> Task instructions
Return the entries verbatim and drop every picture.

> Task input
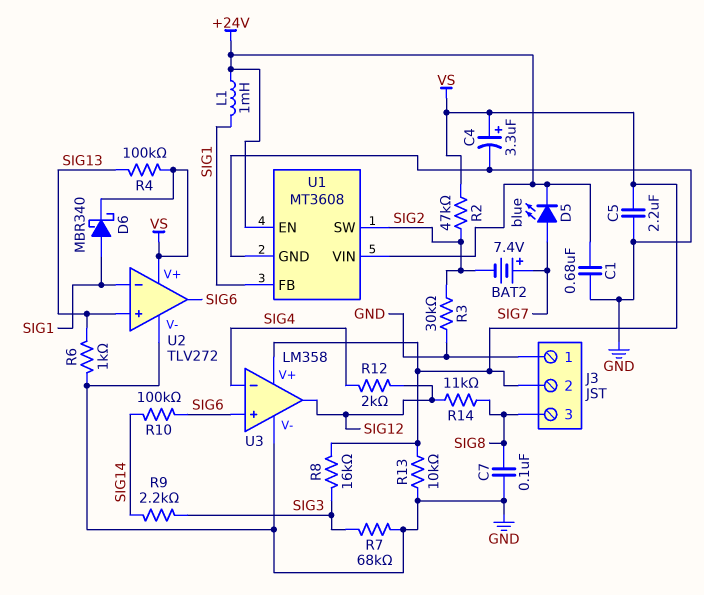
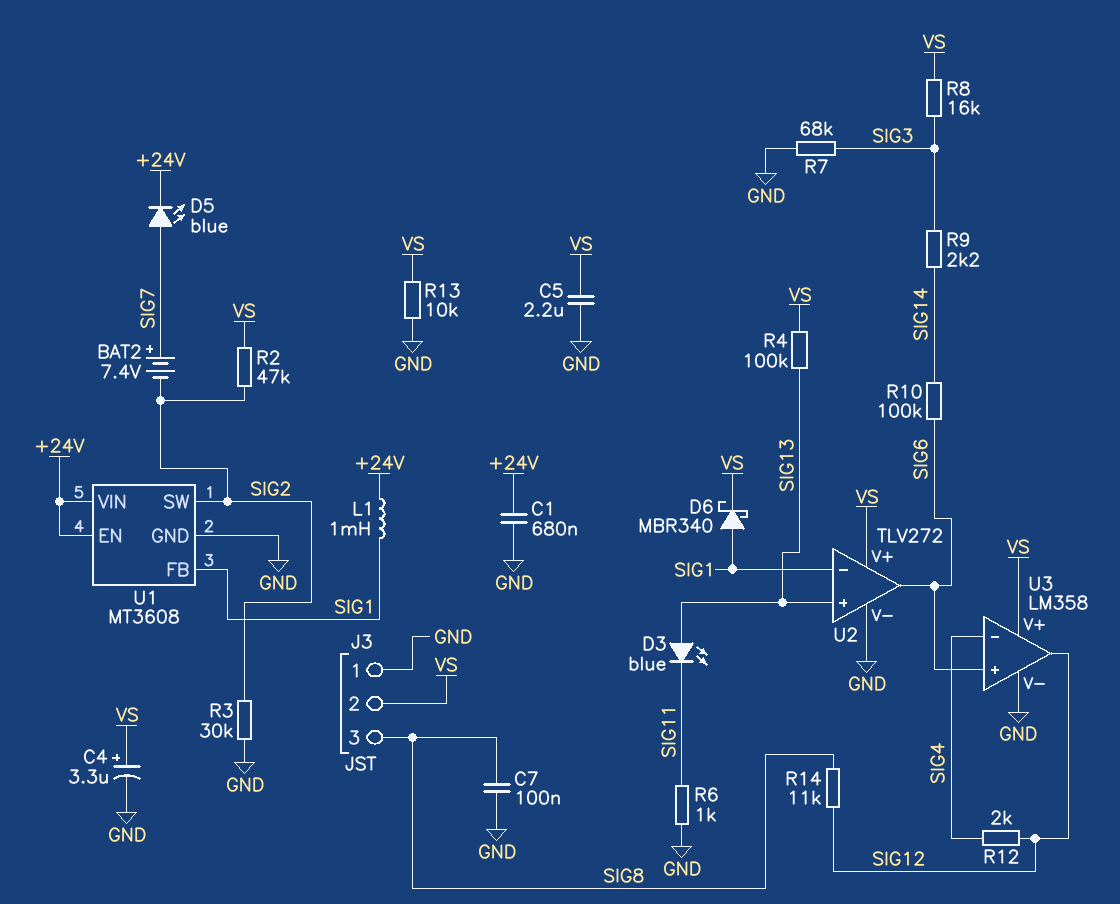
D3: none -> LED blue (A SIG13, K SIG11)
R6: 1k (GND, SIG13) -> 1k (GND, SIG11)

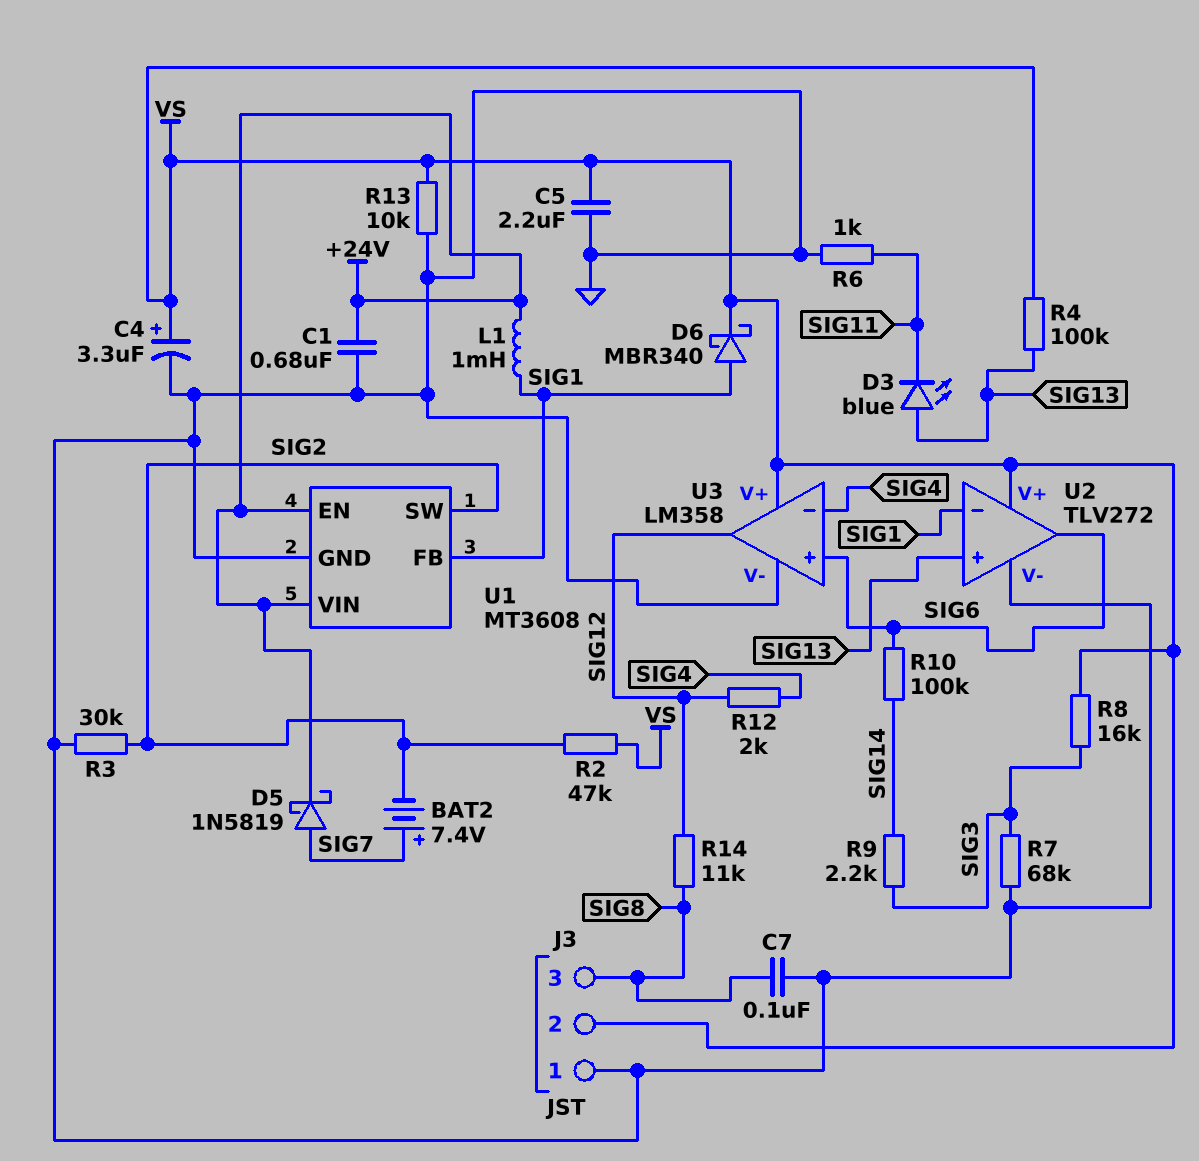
D5: LED blue (A SIG7, K +24V) -> schottky 1N5819 (A SIG7, K +24V)

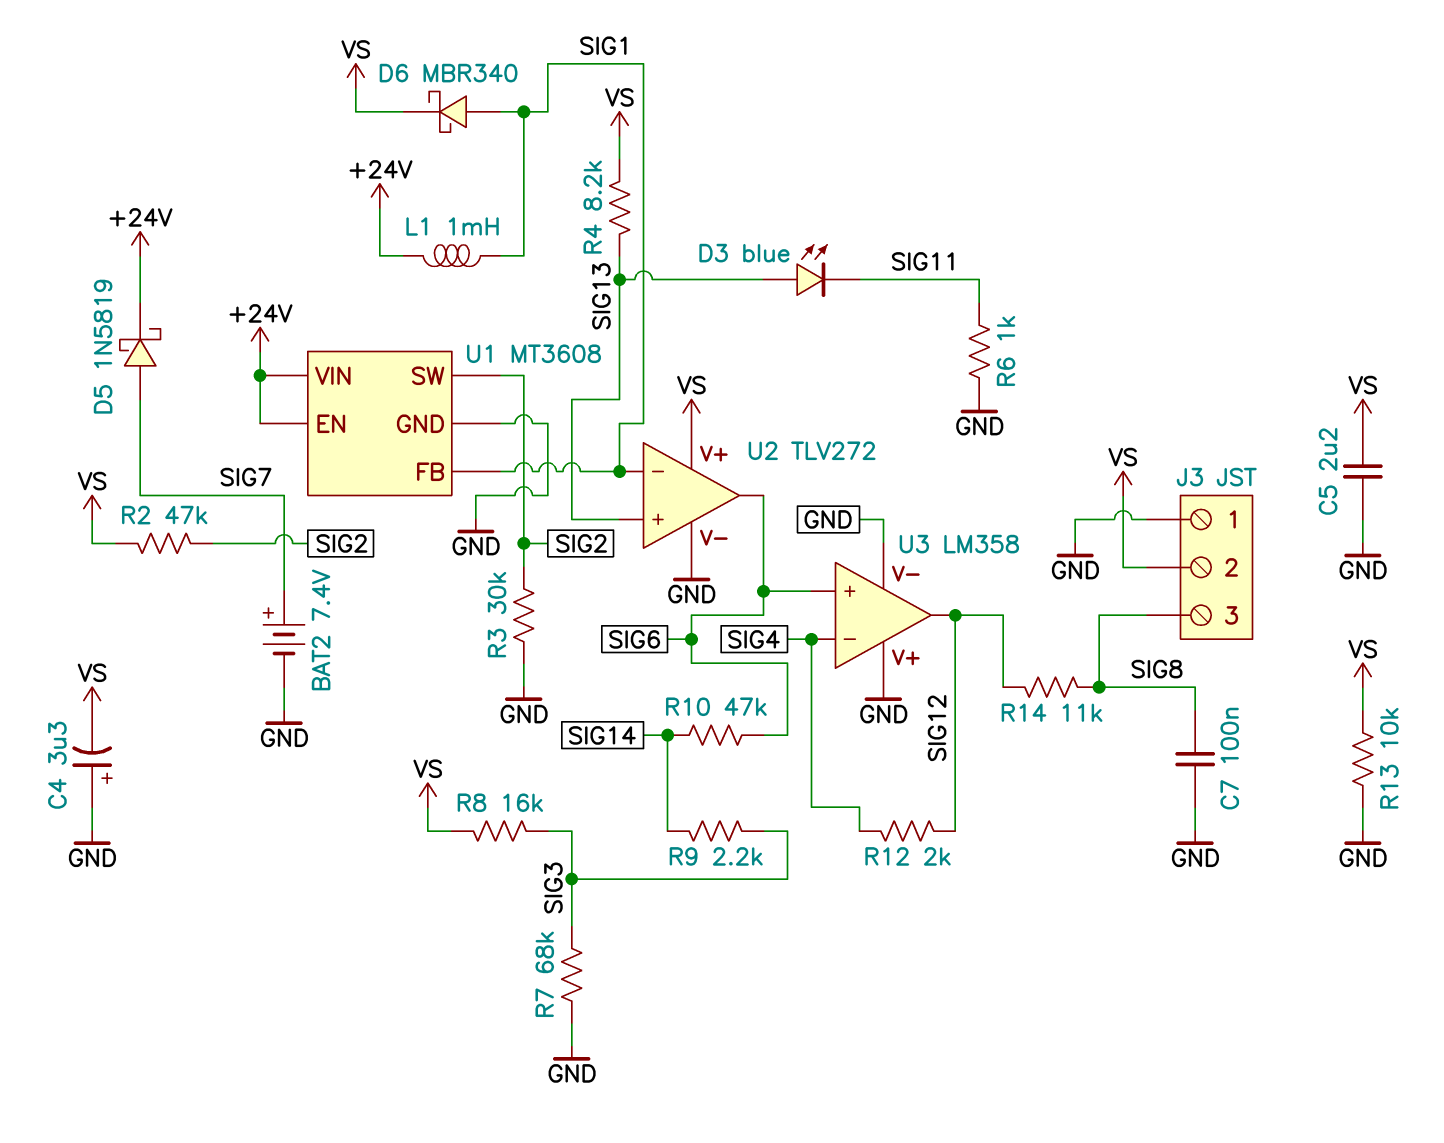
BAT2: 7.4V (plus SIG7, minus SIG2) -> 7.4V (plus SIG7, minus GND)
C1: 680nF (+24V, GND) -> none
C4: 3.3uF (plus VS, minus GND) -> 3.3uF (plus GND, minus VS)
R4: 100k (SIG13, VS) -> 8.2k (SIG13, VS)
R10: 100k (SIG6, SIG14) -> 47k (SIG6, SIG14)
U3 pin V+: VS -> GND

> Answer to the exercise
D3: none -> LED blue (A SIG13, K SIG11)
R6: 1k (GND, SIG13) -> 1k (GND, SIG11)

D5: LED blue (A SIG7, K +24V) -> schottky 1N5819 (A SIG7, K +24V)

BAT2: 7.4V (plus SIG7, minus SIG2) -> 7.4V (plus SIG7, minus GND)
C1: 680nF (+24V, GND) -> none
C4: 3.3uF (plus VS, minus GND) -> 3.3uF (plus GND, minus VS)
R4: 100k (SIG13, VS) -> 8.2k (SIG13, VS)
R10: 100k (SIG6, SIG14) -> 47k (SIG6, SIG14)
U3 pin V+: VS -> GND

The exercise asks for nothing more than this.